* **Short problem**
Can you write out all the records again with "anticlockwise" substituted for every "counterclockwise" and nothing else changed, leaving the pictures out?

Dataset entries
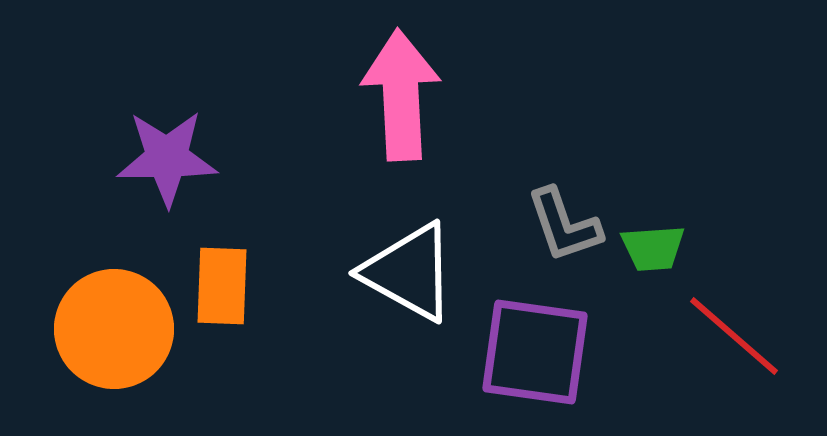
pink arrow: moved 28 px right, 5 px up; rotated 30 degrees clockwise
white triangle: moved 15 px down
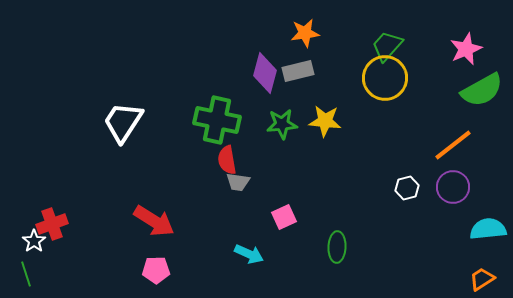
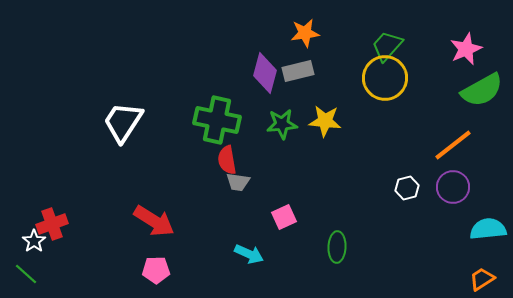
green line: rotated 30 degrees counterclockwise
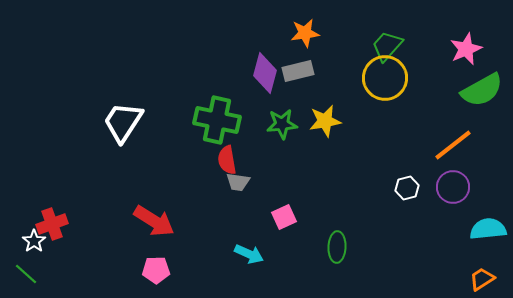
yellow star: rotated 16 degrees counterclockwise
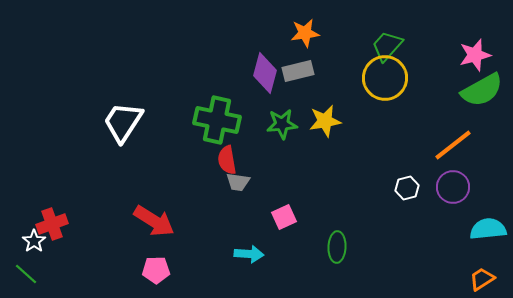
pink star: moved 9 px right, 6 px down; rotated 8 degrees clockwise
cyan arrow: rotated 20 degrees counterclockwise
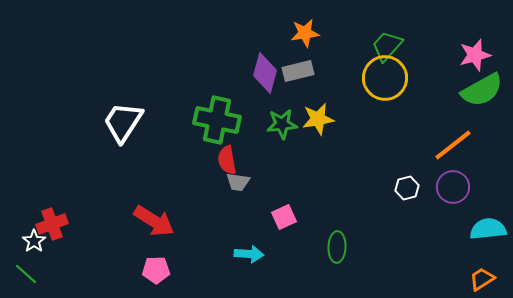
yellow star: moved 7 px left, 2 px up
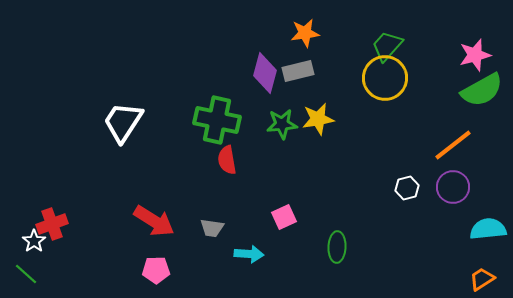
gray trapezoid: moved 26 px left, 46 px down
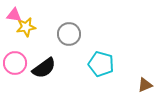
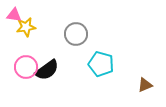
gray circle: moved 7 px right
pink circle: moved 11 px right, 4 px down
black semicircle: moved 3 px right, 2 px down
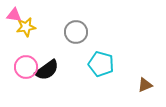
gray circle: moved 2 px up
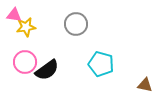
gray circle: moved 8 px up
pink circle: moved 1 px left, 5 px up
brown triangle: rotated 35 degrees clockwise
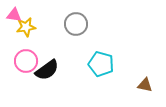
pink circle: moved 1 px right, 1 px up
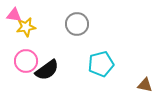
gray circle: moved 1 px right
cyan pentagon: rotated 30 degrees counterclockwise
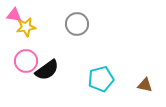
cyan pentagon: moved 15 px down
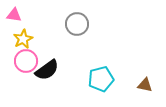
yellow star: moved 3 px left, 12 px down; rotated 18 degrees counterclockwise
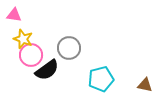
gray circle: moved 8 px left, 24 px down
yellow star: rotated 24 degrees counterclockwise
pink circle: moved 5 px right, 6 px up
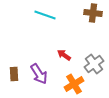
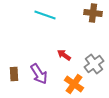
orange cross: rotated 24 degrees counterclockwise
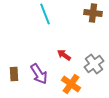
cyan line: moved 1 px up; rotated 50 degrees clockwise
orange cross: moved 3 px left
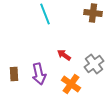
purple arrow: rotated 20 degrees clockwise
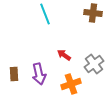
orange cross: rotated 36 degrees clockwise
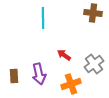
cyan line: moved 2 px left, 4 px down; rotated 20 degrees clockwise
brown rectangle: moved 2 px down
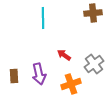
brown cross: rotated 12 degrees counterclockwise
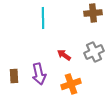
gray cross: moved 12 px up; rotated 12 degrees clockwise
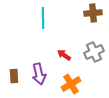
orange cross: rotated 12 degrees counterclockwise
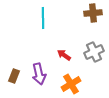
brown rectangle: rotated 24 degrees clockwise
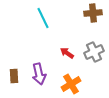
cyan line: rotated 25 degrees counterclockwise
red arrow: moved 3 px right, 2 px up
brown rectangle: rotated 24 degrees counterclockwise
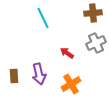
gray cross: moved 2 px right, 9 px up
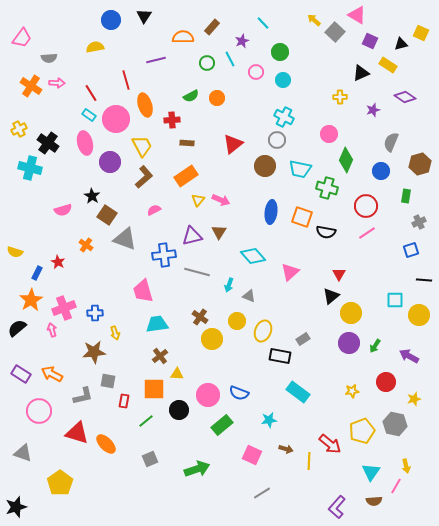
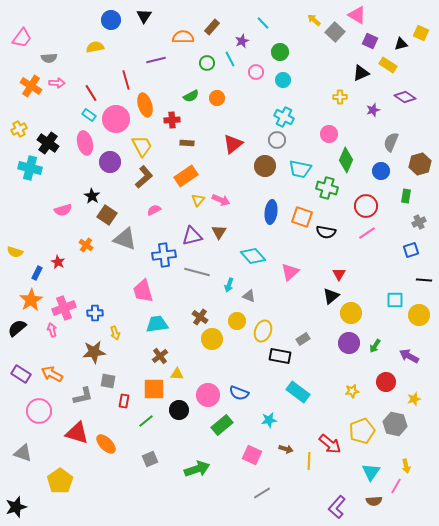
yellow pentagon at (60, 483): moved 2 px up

* **Expected answer**
pink arrow: moved 28 px right, 5 px up; rotated 30 degrees clockwise
white triangle: moved 15 px down
green line: rotated 30 degrees anticlockwise
yellow star: rotated 16 degrees anticlockwise
pink star: moved 9 px right, 6 px down; rotated 8 degrees clockwise
cyan arrow: rotated 20 degrees anticlockwise
yellow star: moved 7 px left, 2 px up
gray trapezoid: moved 26 px left, 46 px down
gray circle: moved 7 px right
pink circle: moved 11 px right, 4 px down
black semicircle: moved 3 px right, 2 px down
gray circle: moved 2 px up
gray circle: moved 8 px up
pink circle: moved 1 px left, 5 px up
brown triangle: rotated 35 degrees clockwise
pink circle: moved 1 px right, 1 px up
gray circle: moved 1 px right
cyan pentagon: rotated 30 degrees anticlockwise
cyan pentagon: moved 15 px down
yellow star: moved 3 px left, 12 px down; rotated 18 degrees anticlockwise
gray circle: moved 8 px left, 24 px down
yellow star: rotated 24 degrees anticlockwise
pink circle: moved 5 px right, 6 px up
orange cross: rotated 24 degrees anticlockwise
cyan line: moved 1 px up; rotated 50 degrees clockwise
orange cross: moved 3 px left
purple arrow: rotated 20 degrees clockwise
orange cross: rotated 36 degrees clockwise
cyan line: moved 2 px left, 4 px down; rotated 20 degrees clockwise
brown rectangle: moved 2 px down
brown cross: rotated 12 degrees anticlockwise
gray cross: moved 12 px up; rotated 12 degrees clockwise
orange cross: rotated 12 degrees anticlockwise
brown rectangle: rotated 24 degrees clockwise
cyan line: rotated 25 degrees anticlockwise
red arrow: moved 3 px right, 2 px up
brown rectangle: rotated 24 degrees anticlockwise
gray cross: moved 2 px right, 9 px up
yellow pentagon at (60, 483): moved 2 px up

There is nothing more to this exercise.